Everything in the listing below from the line containing "(730, 230) = (367, 408): green" through the line containing "(899, 221) = (318, 530): pink drum -> none" must be repeated exactly; the remaining lines are not wanted.

-- Data in this exercise follows --

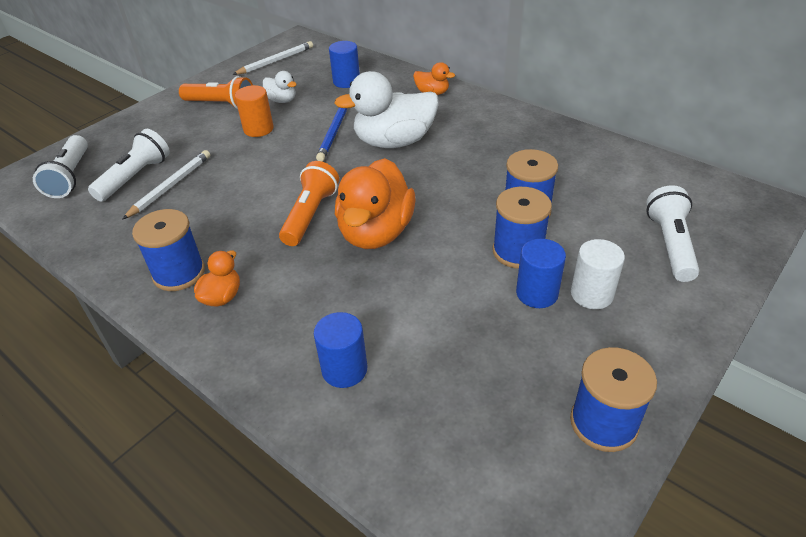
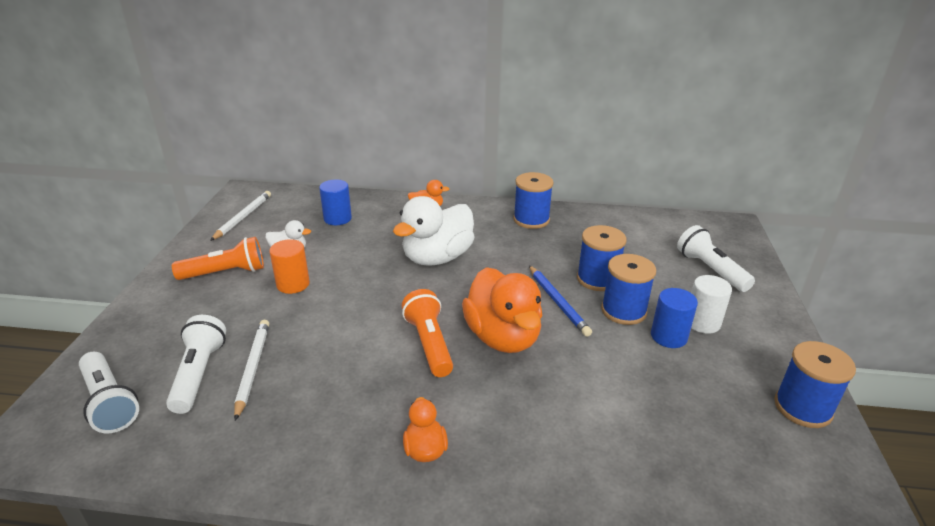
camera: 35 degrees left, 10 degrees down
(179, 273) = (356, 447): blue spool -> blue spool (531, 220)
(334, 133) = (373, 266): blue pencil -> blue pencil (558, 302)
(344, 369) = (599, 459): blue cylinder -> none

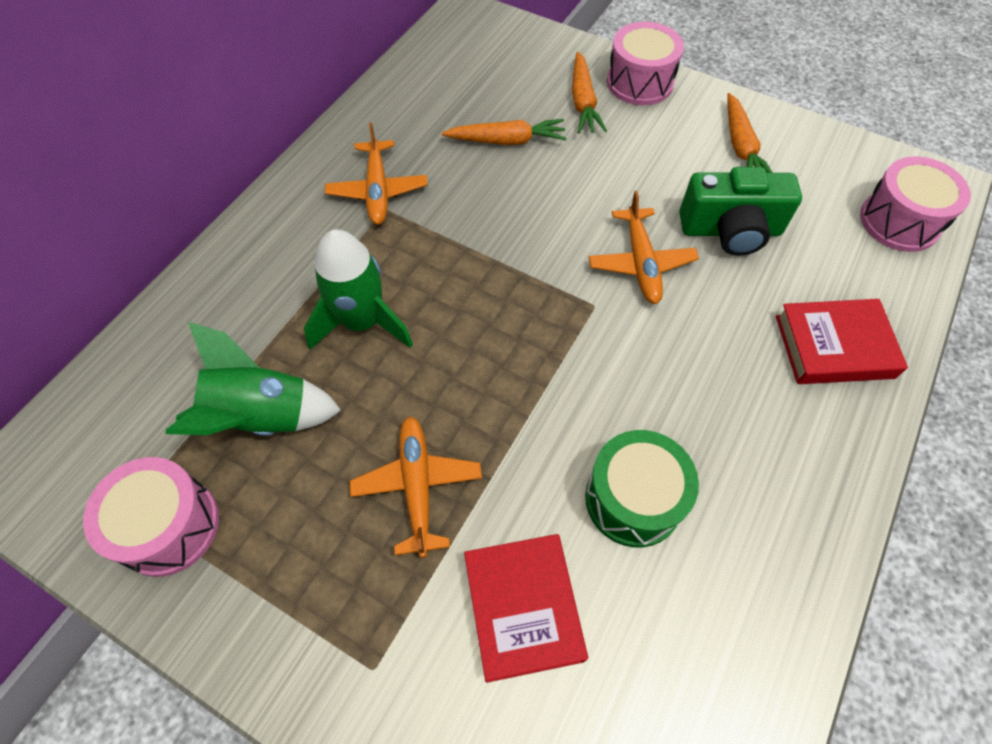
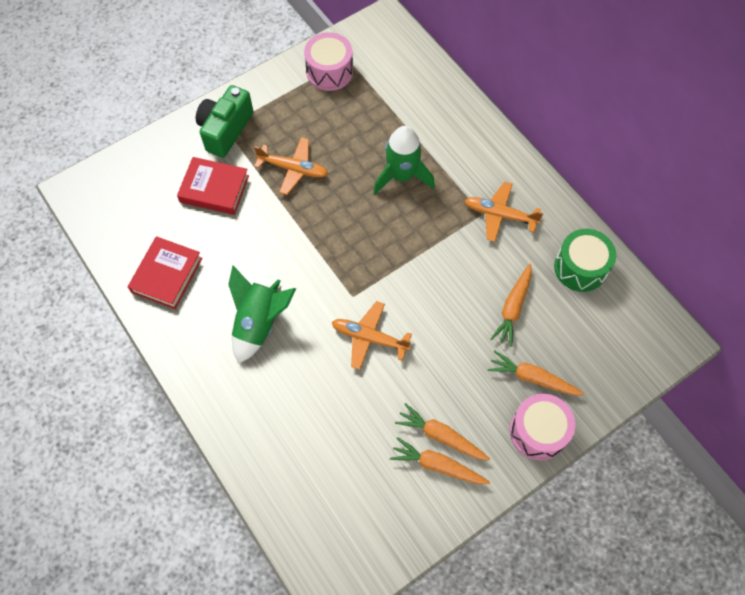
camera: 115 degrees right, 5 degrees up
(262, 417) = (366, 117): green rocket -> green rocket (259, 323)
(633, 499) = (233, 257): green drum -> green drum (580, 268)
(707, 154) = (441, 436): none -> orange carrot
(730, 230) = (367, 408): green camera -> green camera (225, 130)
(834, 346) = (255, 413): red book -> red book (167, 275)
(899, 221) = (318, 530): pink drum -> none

-- Data in this exercise concluded --
-- Data in this exercise follows --

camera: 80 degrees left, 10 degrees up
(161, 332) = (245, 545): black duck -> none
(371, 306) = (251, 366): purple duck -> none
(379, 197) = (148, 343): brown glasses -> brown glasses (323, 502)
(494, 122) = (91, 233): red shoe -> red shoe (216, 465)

-- Data in this exercise concluded --

**Solution for this problem**
(730, 230) = (367, 408): green camera -> green camera (225, 130)
(834, 346) = (255, 413): red book -> red book (167, 275)
(899, 221) = (318, 530): pink drum -> none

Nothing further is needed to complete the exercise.